What is being asked: The word "moved" occurs in some lines of the data. Return each such line.

------------------------

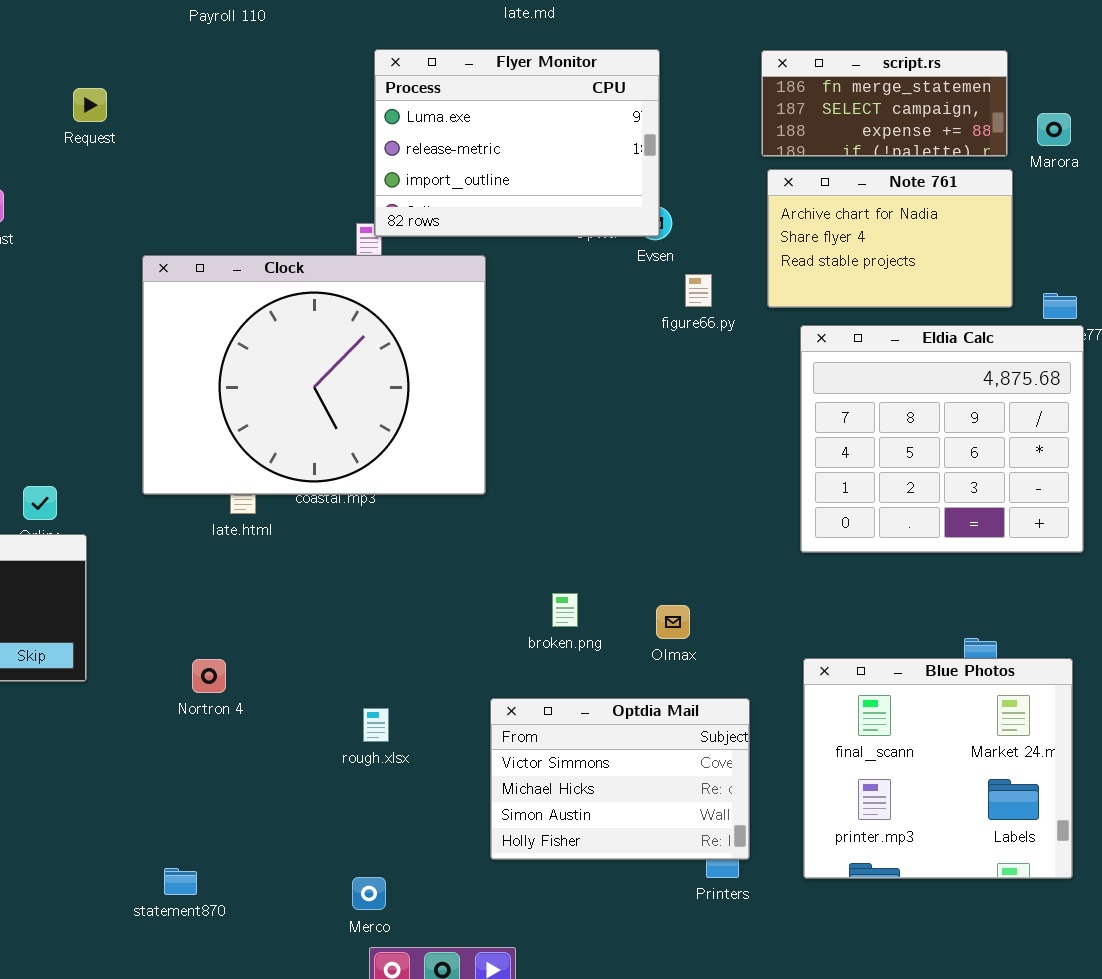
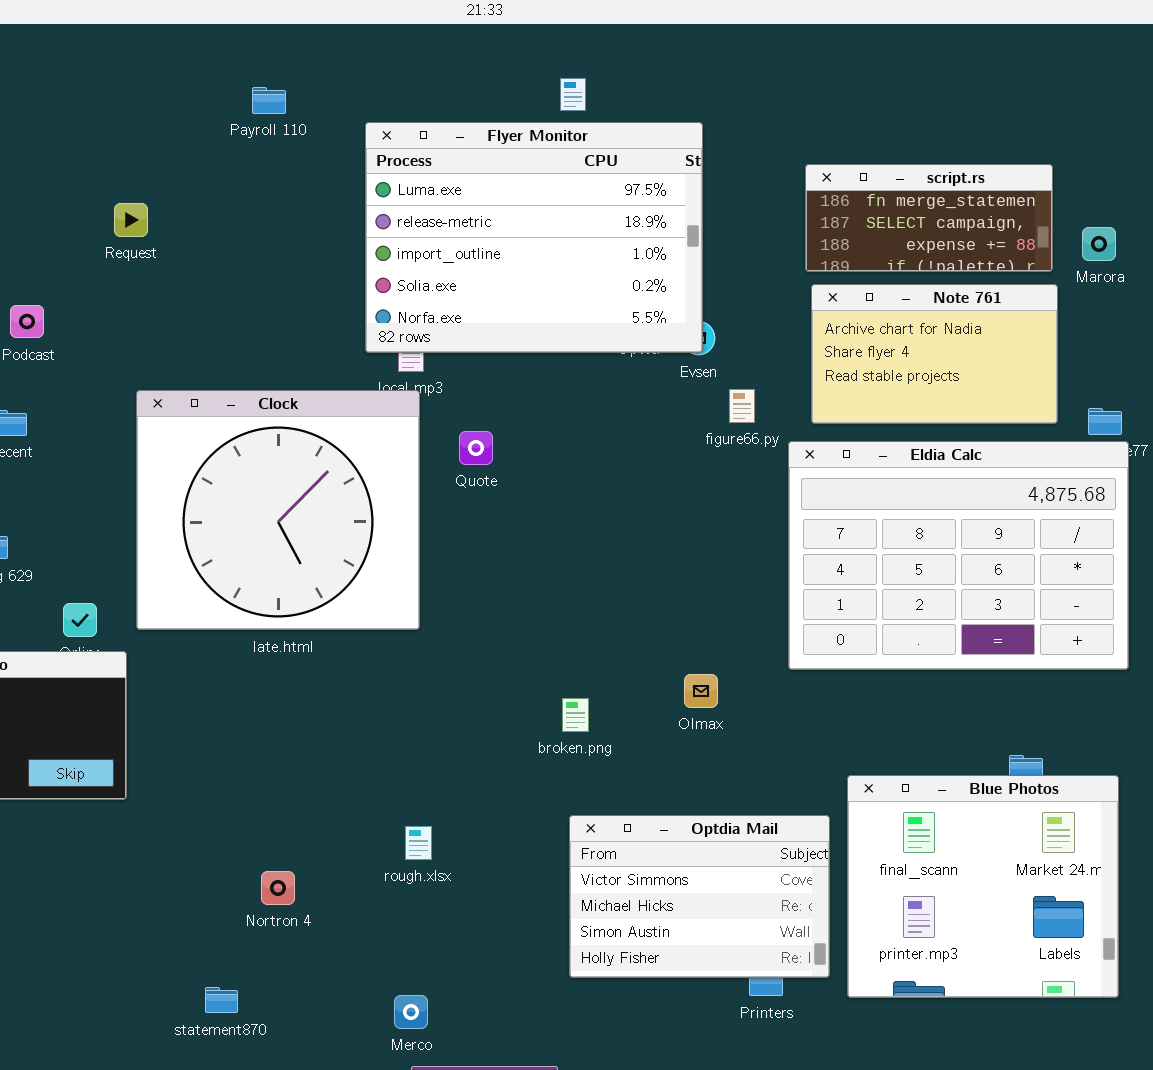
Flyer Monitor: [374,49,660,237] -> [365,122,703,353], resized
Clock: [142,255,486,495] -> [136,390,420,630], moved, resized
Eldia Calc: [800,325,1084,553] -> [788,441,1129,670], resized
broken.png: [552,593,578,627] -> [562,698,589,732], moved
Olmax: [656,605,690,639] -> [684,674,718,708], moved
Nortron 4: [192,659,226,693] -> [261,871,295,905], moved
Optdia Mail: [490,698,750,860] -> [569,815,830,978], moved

------------------------

Solved problem:
Clock: [142,255,486,495] -> [136,390,420,630], moved, resized
broken.png: [552,593,578,627] -> [562,698,589,732], moved
Olmax: [656,605,690,639] -> [684,674,718,708], moved
Nortron 4: [192,659,226,693] -> [261,871,295,905], moved
Optdia Mail: [490,698,750,860] -> [569,815,830,978], moved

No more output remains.